Goal of the exercise.
I'd like an exact copy of every line from the start of the entries below through the line containing "R6: none -> 270 (N4, N7)", please.

Data extract.
________________________________________

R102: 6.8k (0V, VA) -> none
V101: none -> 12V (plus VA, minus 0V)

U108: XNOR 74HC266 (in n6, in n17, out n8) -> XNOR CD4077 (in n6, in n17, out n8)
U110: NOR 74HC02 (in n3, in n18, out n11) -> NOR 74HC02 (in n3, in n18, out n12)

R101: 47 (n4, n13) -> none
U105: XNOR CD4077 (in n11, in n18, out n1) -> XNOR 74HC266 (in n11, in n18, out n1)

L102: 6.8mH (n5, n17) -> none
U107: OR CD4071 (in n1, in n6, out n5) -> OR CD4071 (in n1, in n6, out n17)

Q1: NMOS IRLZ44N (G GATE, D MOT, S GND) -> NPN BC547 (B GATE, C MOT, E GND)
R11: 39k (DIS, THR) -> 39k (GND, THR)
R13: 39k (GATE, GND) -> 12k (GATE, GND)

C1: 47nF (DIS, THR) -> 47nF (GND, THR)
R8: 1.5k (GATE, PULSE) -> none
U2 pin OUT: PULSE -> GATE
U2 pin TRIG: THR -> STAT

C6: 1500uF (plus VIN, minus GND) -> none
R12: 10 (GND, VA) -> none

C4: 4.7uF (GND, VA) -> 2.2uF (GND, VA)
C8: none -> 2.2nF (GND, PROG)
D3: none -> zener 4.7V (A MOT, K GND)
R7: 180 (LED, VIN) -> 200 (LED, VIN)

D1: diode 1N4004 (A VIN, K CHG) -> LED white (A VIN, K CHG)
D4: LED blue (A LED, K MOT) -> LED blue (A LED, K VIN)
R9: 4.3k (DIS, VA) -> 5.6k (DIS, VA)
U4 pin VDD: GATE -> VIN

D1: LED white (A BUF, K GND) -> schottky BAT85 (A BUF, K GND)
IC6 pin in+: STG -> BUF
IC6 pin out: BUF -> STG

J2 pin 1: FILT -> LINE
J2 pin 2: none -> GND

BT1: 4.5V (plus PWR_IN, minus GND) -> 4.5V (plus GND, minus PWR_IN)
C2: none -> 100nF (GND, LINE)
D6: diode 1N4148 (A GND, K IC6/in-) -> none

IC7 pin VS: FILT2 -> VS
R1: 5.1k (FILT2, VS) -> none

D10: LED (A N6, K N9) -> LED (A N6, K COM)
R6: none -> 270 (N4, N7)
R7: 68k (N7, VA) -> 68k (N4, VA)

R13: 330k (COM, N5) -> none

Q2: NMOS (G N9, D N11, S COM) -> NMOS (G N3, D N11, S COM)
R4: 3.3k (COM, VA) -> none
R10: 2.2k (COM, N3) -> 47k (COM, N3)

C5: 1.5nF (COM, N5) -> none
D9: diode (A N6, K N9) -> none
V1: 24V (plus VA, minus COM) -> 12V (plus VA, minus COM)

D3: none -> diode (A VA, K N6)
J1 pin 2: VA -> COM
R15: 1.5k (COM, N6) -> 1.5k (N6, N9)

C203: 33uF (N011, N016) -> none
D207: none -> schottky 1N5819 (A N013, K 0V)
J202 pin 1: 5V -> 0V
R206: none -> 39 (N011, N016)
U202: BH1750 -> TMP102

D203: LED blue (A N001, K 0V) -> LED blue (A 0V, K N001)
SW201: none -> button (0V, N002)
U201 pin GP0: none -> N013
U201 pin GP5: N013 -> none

________________________________________

Finished task.
R102: 6.8k (0V, VA) -> none
V101: none -> 12V (plus VA, minus 0V)

U108: XNOR 74HC266 (in n6, in n17, out n8) -> XNOR CD4077 (in n6, in n17, out n8)
U110: NOR 74HC02 (in n3, in n18, out n11) -> NOR 74HC02 (in n3, in n18, out n12)

R101: 47 (n4, n13) -> none
U105: XNOR CD4077 (in n11, in n18, out n1) -> XNOR 74HC266 (in n11, in n18, out n1)

L102: 6.8mH (n5, n17) -> none
U107: OR CD4071 (in n1, in n6, out n5) -> OR CD4071 (in n1, in n6, out n17)

Q1: NMOS IRLZ44N (G GATE, D MOT, S GND) -> NPN BC547 (B GATE, C MOT, E GND)
R11: 39k (DIS, THR) -> 39k (GND, THR)
R13: 39k (GATE, GND) -> 12k (GATE, GND)

C1: 47nF (DIS, THR) -> 47nF (GND, THR)
R8: 1.5k (GATE, PULSE) -> none
U2 pin OUT: PULSE -> GATE
U2 pin TRIG: THR -> STAT

C6: 1500uF (plus VIN, minus GND) -> none
R12: 10 (GND, VA) -> none

C4: 4.7uF (GND, VA) -> 2.2uF (GND, VA)
C8: none -> 2.2nF (GND, PROG)
D3: none -> zener 4.7V (A MOT, K GND)
R7: 180 (LED, VIN) -> 200 (LED, VIN)

D1: diode 1N4004 (A VIN, K CHG) -> LED white (A VIN, K CHG)
D4: LED blue (A LED, K MOT) -> LED blue (A LED, K VIN)
R9: 4.3k (DIS, VA) -> 5.6k (DIS, VA)
U4 pin VDD: GATE -> VIN

D1: LED white (A BUF, K GND) -> schottky BAT85 (A BUF, K GND)
IC6 pin in+: STG -> BUF
IC6 pin out: BUF -> STG

J2 pin 1: FILT -> LINE
J2 pin 2: none -> GND

BT1: 4.5V (plus PWR_IN, minus GND) -> 4.5V (plus GND, minus PWR_IN)
C2: none -> 100nF (GND, LINE)
D6: diode 1N4148 (A GND, K IC6/in-) -> none

IC7 pin VS: FILT2 -> VS
R1: 5.1k (FILT2, VS) -> none

D10: LED (A N6, K N9) -> LED (A N6, K COM)
R6: none -> 270 (N4, N7)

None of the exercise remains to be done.